Could you tally the lines of the entries that carry the string "left"? Reply with the number and nothing more.

━━━━━━━━━━━━━━━━━━━━

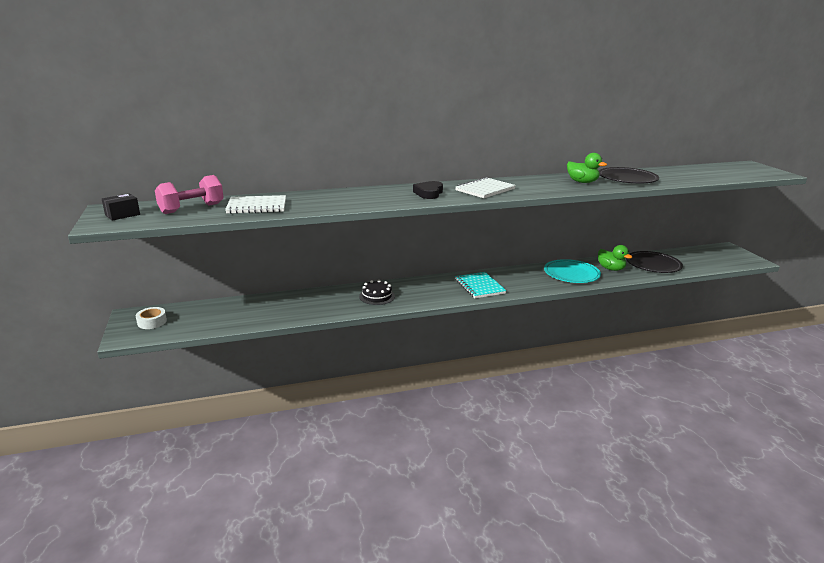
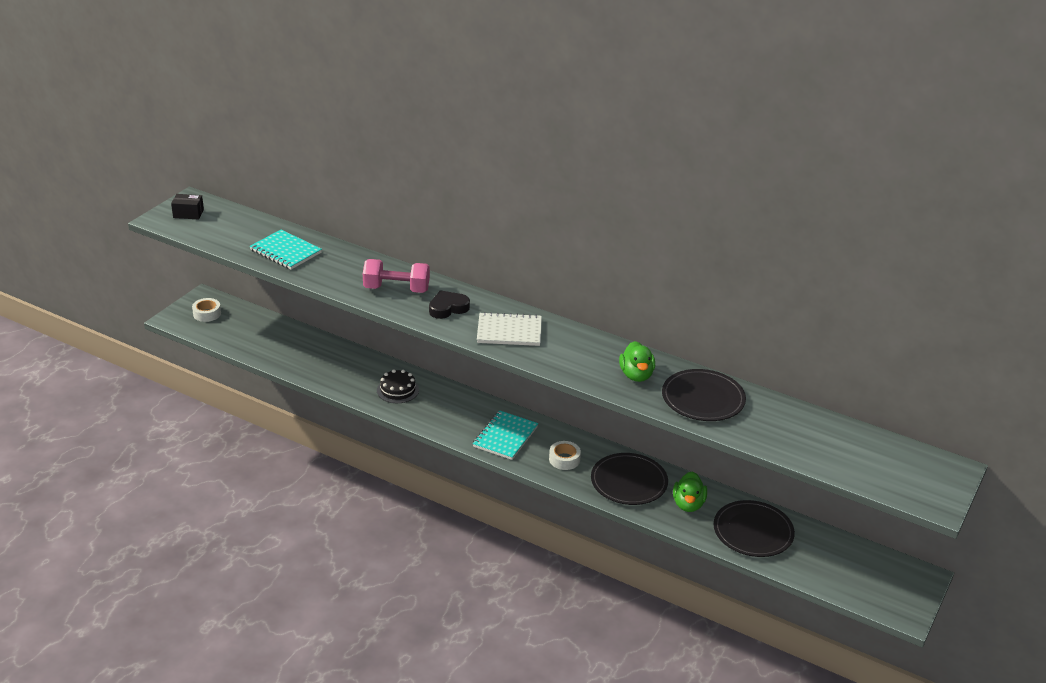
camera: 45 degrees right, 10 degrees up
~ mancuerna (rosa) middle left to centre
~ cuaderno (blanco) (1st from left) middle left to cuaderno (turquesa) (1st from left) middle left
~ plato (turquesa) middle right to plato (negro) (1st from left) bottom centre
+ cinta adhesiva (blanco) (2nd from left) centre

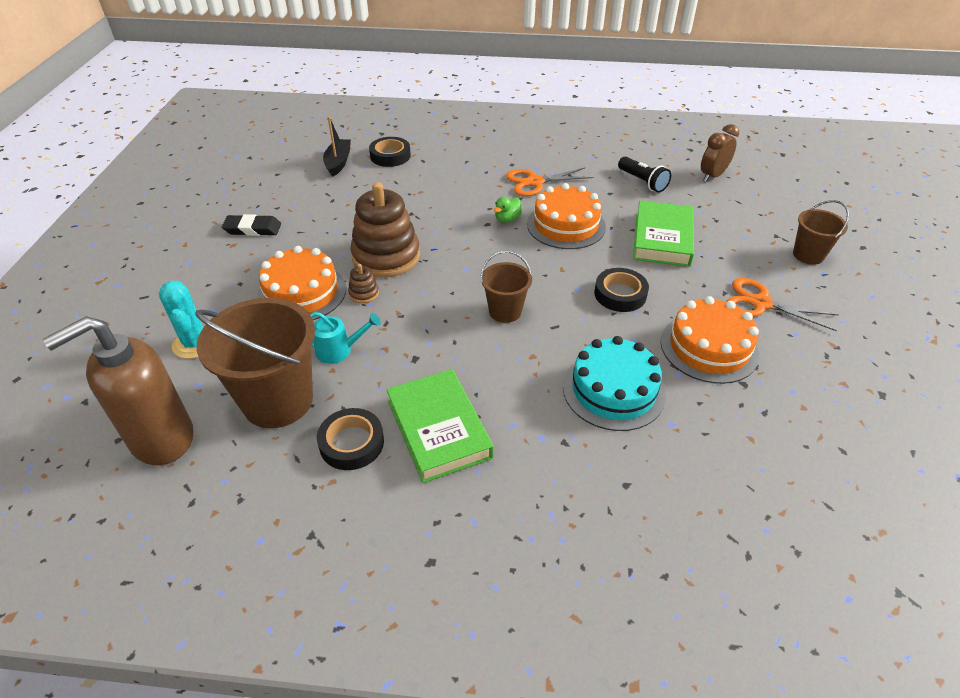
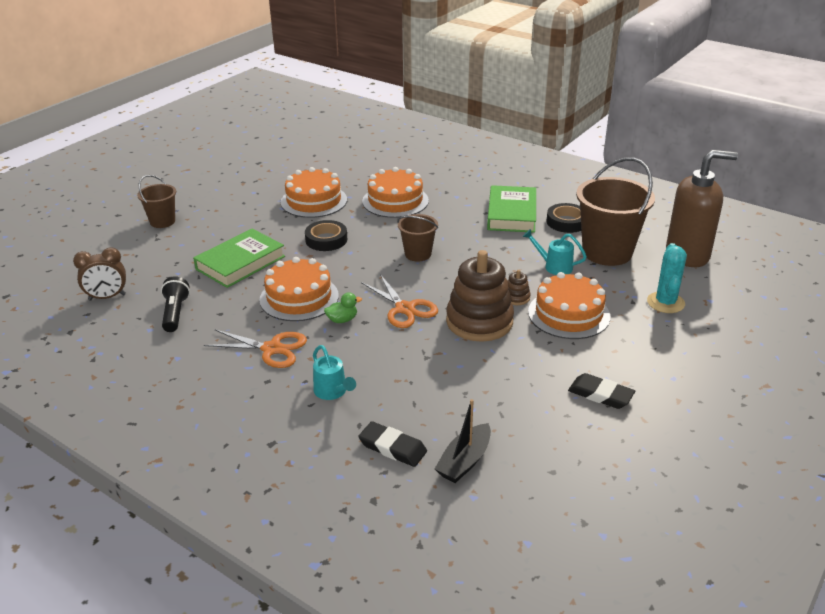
camera: 150 degrees left, 10 degrees down
~ cinta adhesiva (negro) (2nd from left) top centre to goma de borrar (negro) (1st from left) bottom centre
~ tijeras (naranja) (2nd from left) middle right to centre
~ tarta (turquesa) centre to tarta (naranja) (3rd from left) top centre
+ regadera (turquesa) (1st from left) centre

━━━━━━━━━━━━━━━━━━━━

Worked solution: 9